• _PROBLEM TO WORK ON_
Could you transcribe every record below exactly, leaving out the pictures?

• _DATA FOR REVIEW_
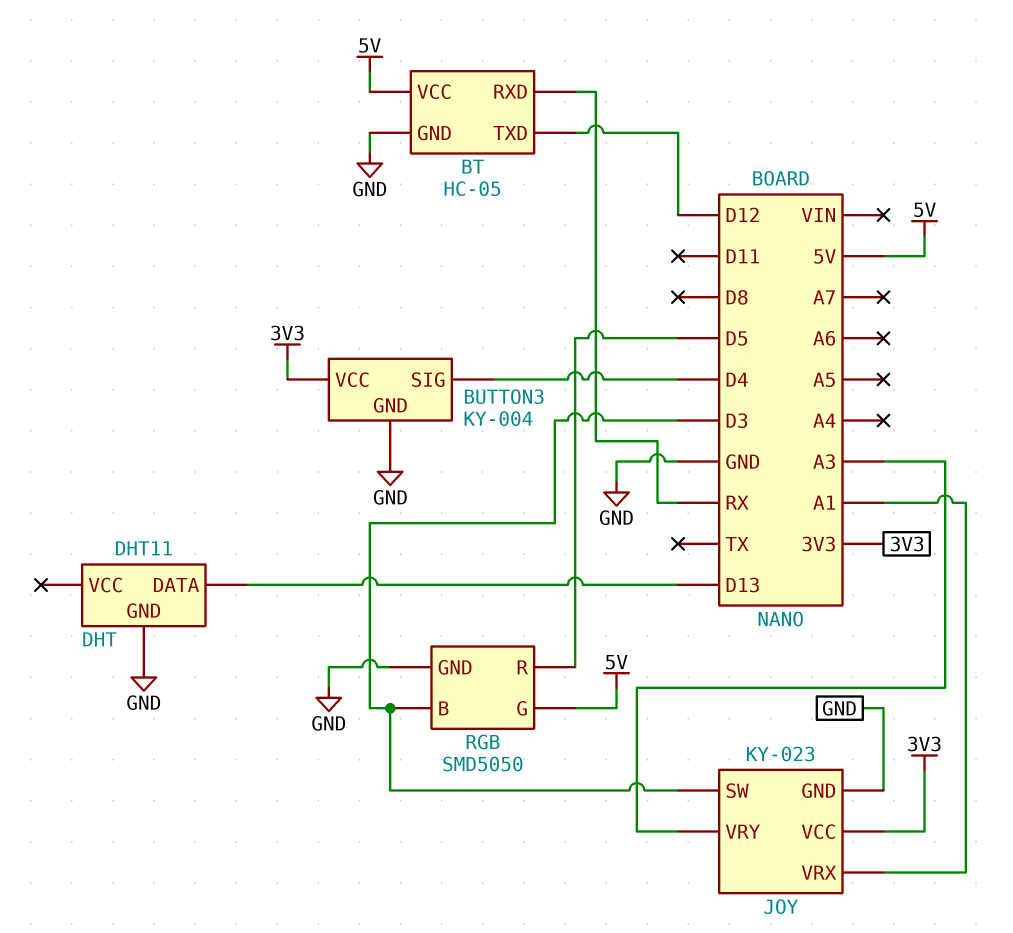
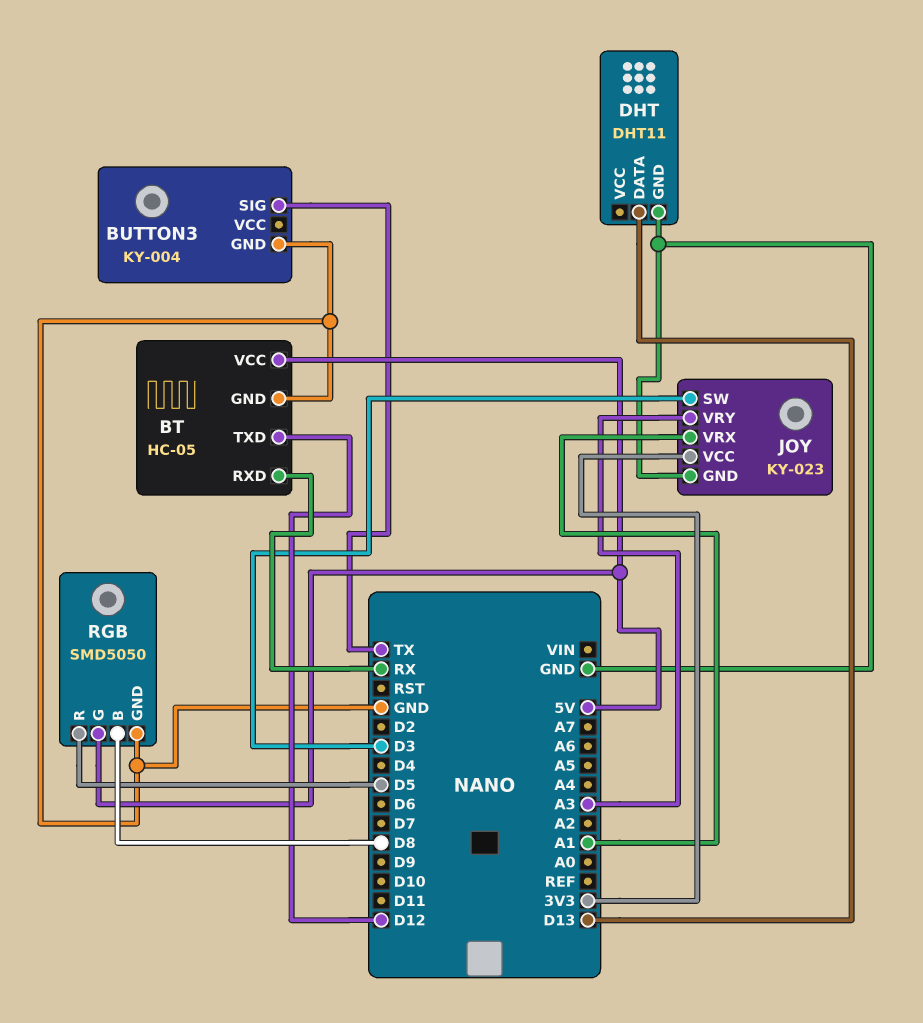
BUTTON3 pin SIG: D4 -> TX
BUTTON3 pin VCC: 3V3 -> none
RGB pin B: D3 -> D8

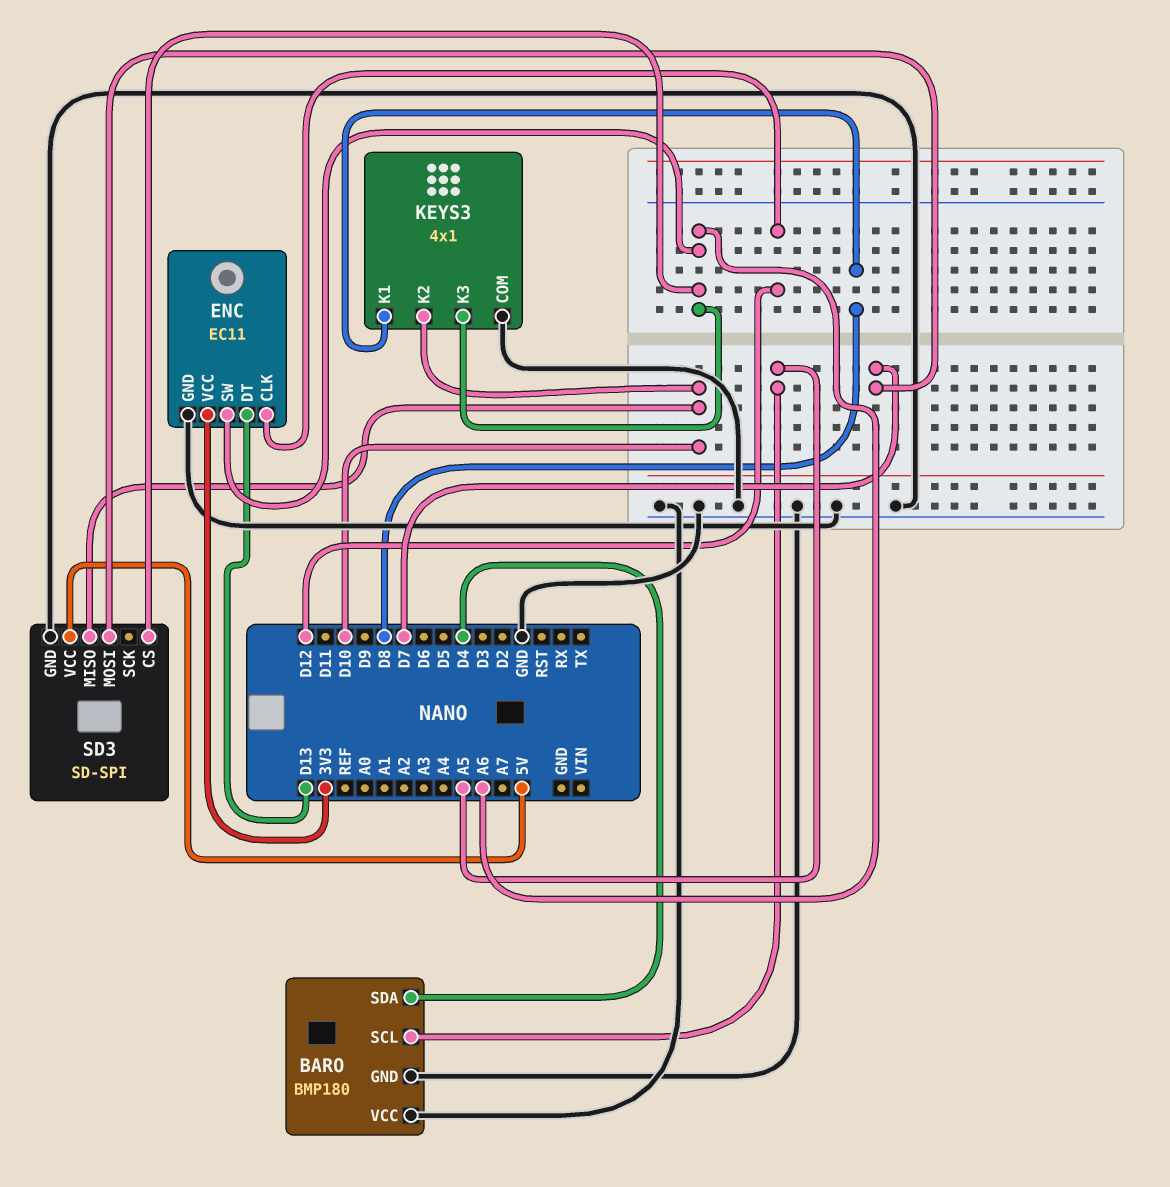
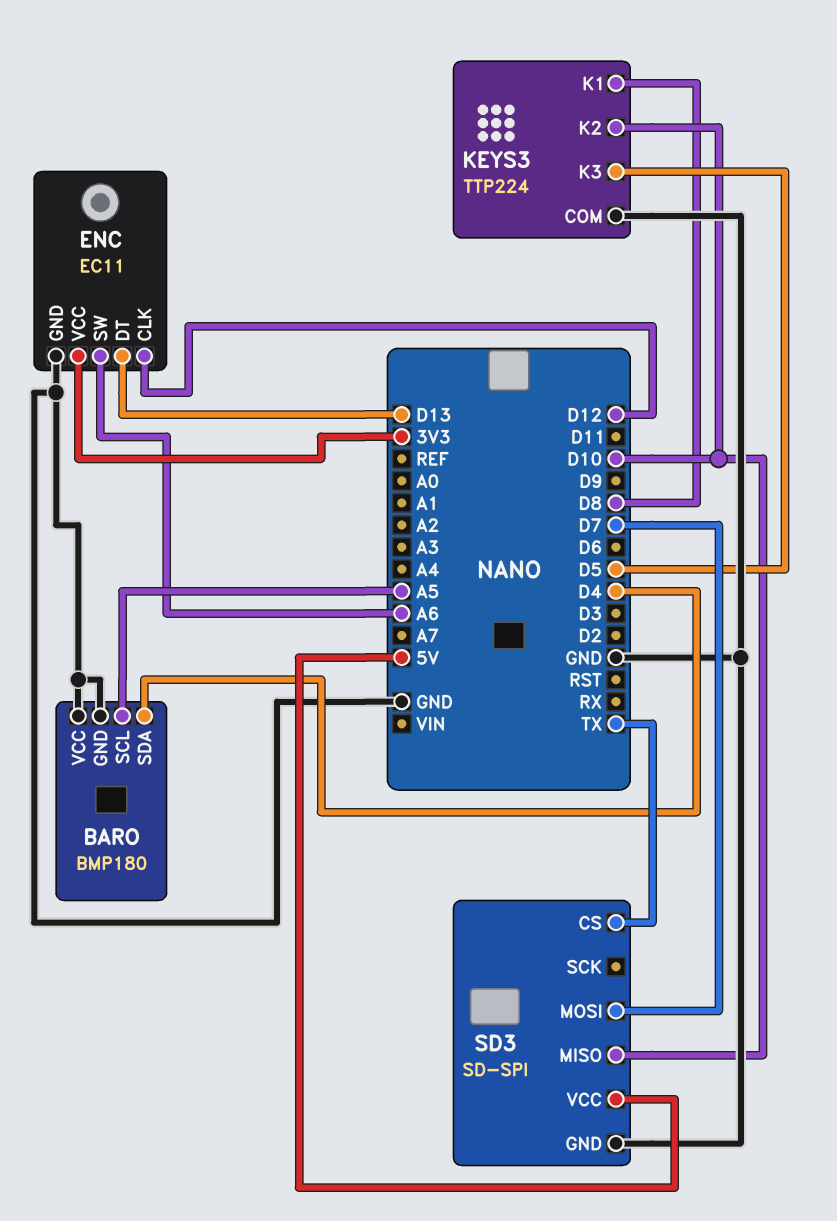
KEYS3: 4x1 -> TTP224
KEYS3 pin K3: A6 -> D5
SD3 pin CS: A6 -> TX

• _TASK RESPONSE_
BUTTON3 pin SIG: D4 -> TX
BUTTON3 pin VCC: 3V3 -> none
RGB pin B: D3 -> D8

KEYS3: 4x1 -> TTP224
KEYS3 pin K3: A6 -> D5
SD3 pin CS: A6 -> TX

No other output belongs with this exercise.